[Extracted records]
********************

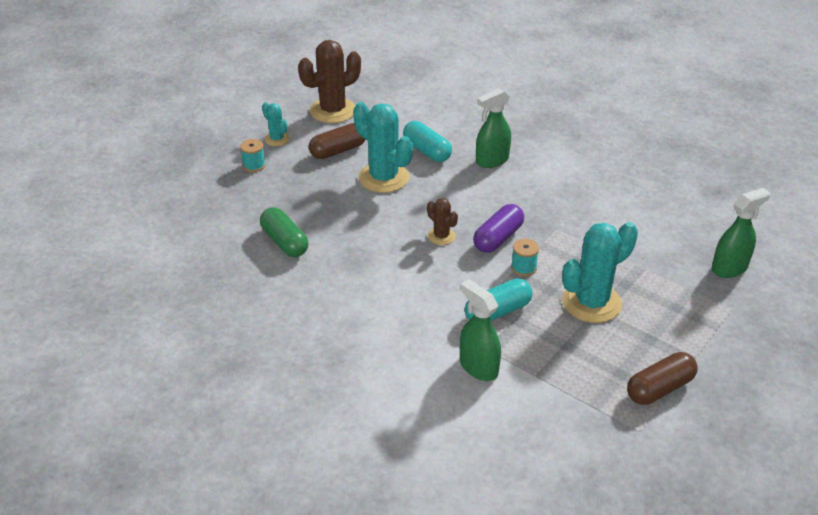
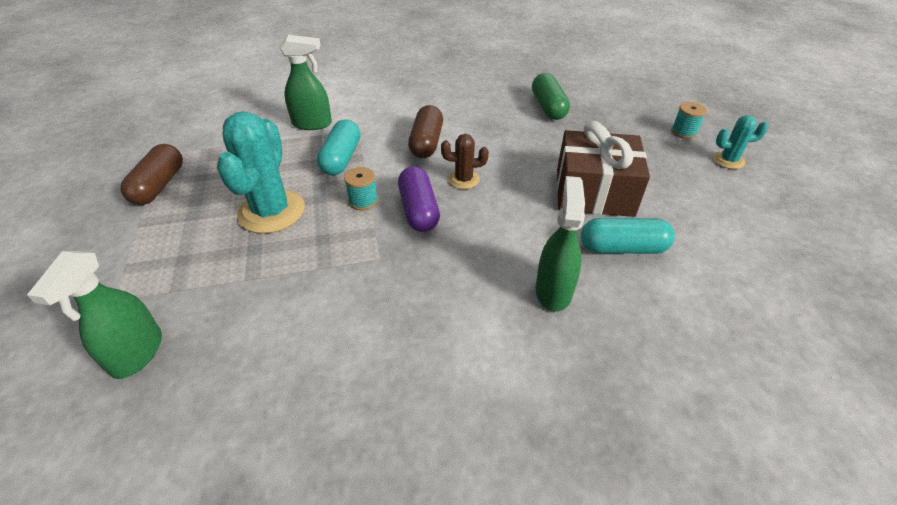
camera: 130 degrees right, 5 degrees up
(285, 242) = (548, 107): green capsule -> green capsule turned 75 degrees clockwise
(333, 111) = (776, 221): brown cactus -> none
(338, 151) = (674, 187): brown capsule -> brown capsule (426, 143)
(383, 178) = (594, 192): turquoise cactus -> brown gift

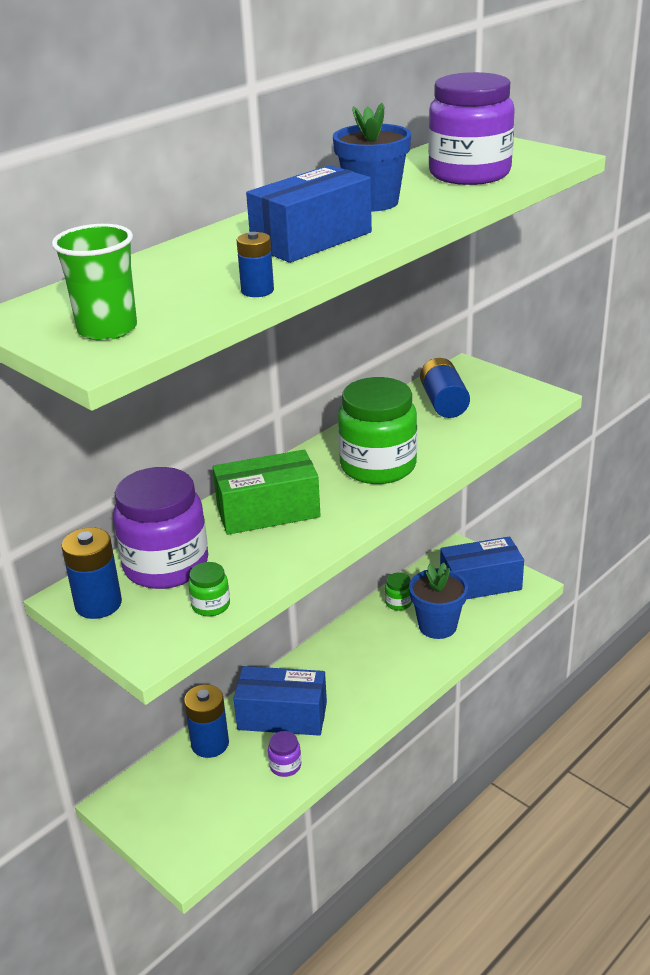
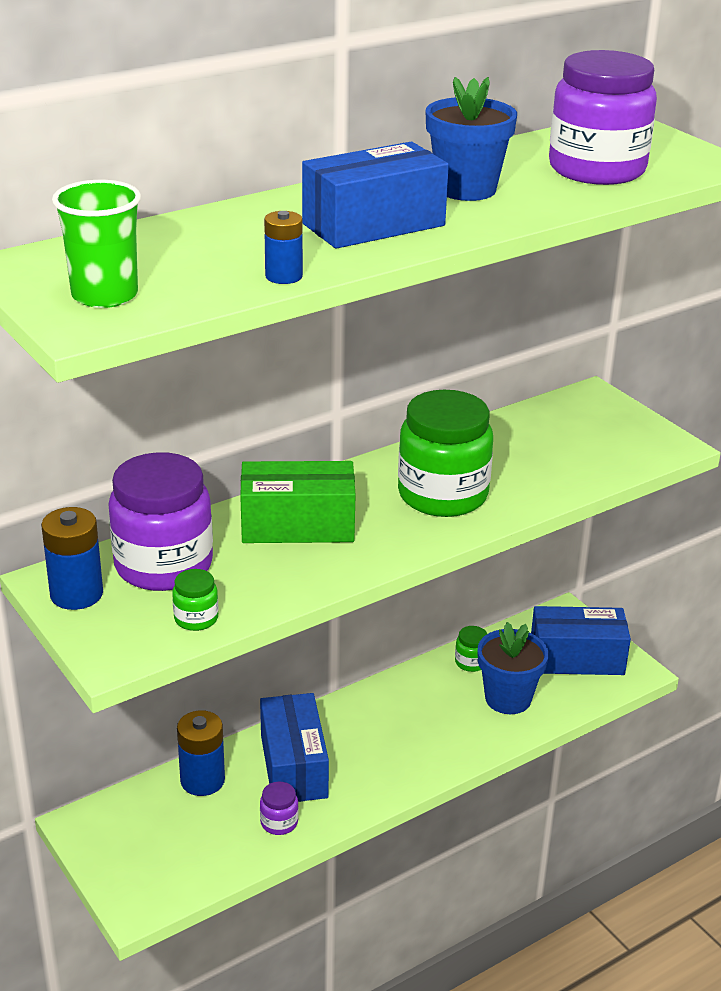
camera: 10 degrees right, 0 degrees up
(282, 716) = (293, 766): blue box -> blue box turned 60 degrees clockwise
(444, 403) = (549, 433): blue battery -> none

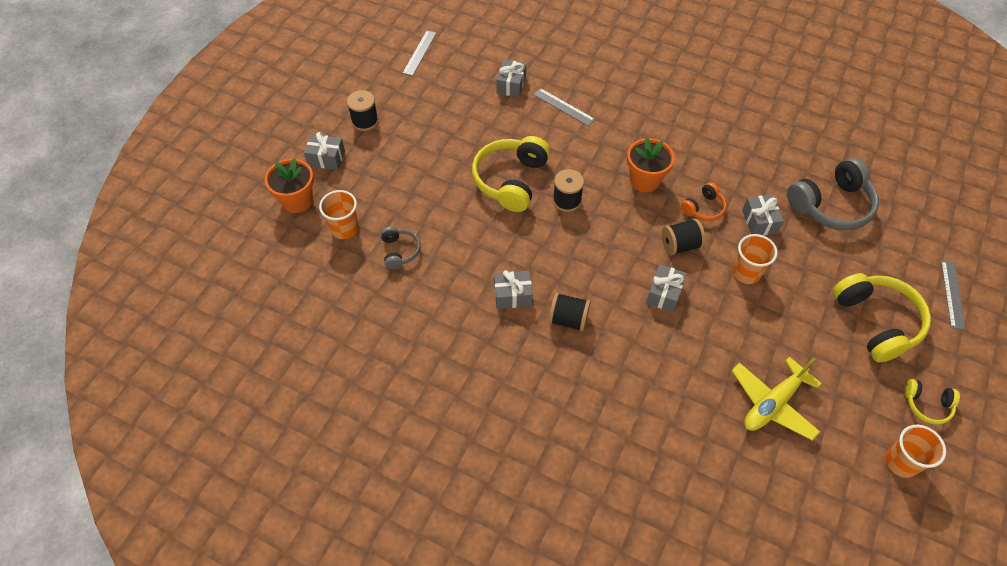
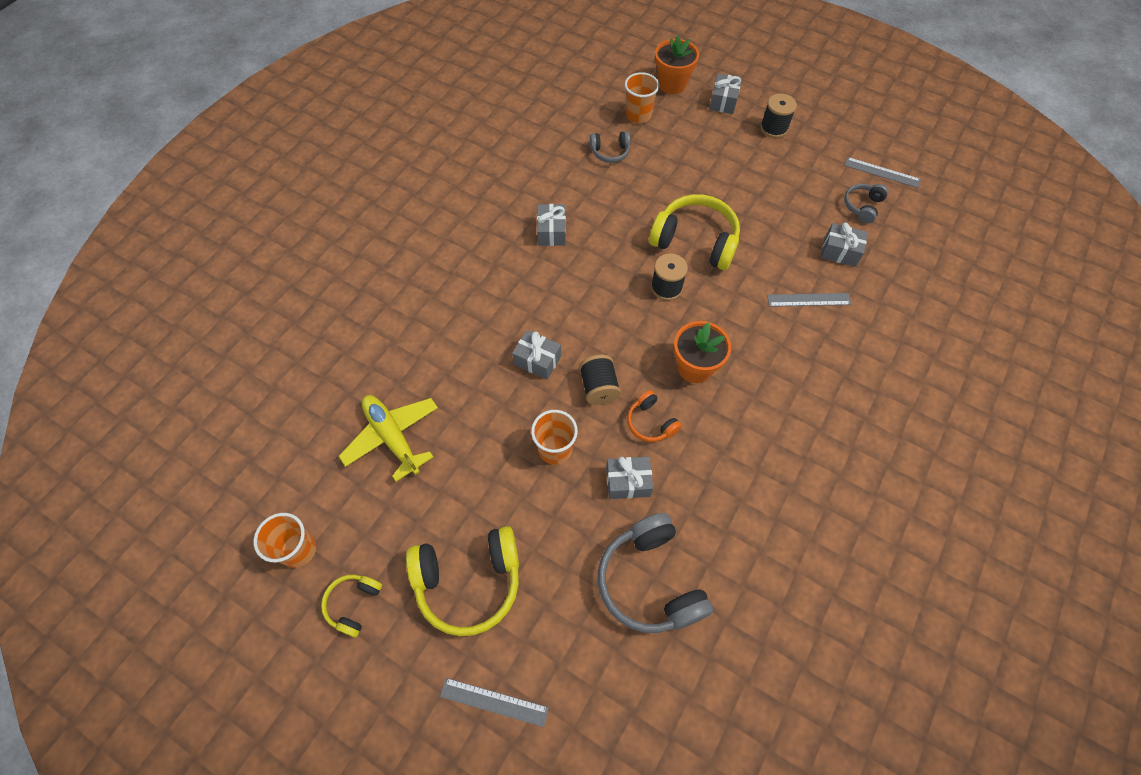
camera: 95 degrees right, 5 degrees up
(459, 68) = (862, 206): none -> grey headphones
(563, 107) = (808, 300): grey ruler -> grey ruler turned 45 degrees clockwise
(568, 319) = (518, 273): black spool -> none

********************

[Exercise directions]
Give again the stretch of the entries above that begins at the line with "(383, 178) = (594, 192): turquoise" and ends at the line with "camera: 95 degrees right, 5 degrees up", word for word, with no pictures.

[Completed exercise]
(383, 178) = (594, 192): turquoise cactus -> brown gift

camera: 10 degrees right, 0 degrees up
(282, 716) = (293, 766): blue box -> blue box turned 60 degrees clockwise
(444, 403) = (549, 433): blue battery -> none

camera: 95 degrees right, 5 degrees up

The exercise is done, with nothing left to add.